**Requirement**.
Output each entry that follows exactly. Images stay out.
________________________________________
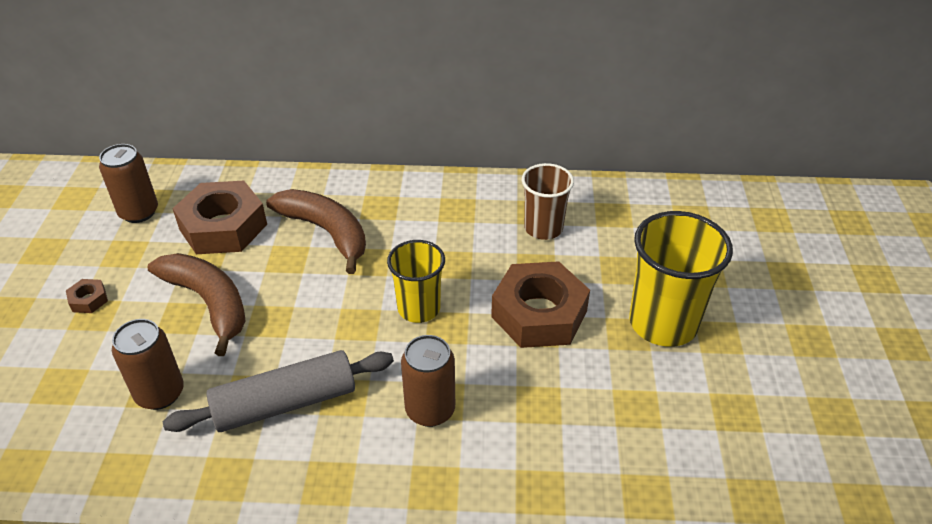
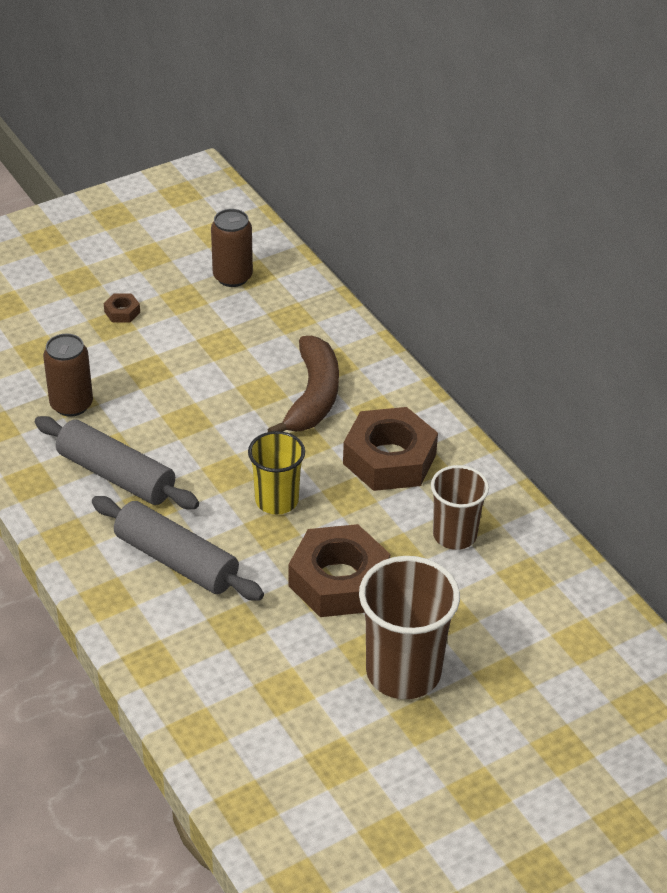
camera: 55 degrees right, 0 degrees up
brown banana [147,253,246,356] -> none
brown nut [172,181,267,254] -> brown nut moved to [343,407,438,491]
brown can [401,335,455,427] -> grey rolling pin [92,496,264,601]
yellow cup [629,211,733,347] -> brown cup [359,556,460,699]

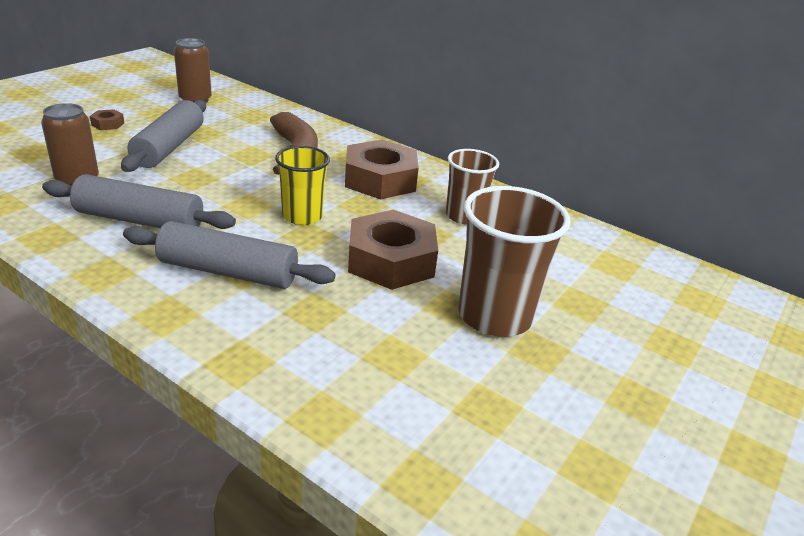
camera: 25 degrees left, 10 degrees down
none -> grey rolling pin [121,100,206,172]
________________________________________
**Response to this task**.
camera: 55 degrees right, 0 degrees up
brown banana [147,253,246,356] -> none
brown nut [172,181,267,254] -> brown nut moved to [343,407,438,491]
brown can [401,335,455,427] -> grey rolling pin [92,496,264,601]
yellow cup [629,211,733,347] -> brown cup [359,556,460,699]

camera: 25 degrees left, 10 degrees down
none -> grey rolling pin [121,100,206,172]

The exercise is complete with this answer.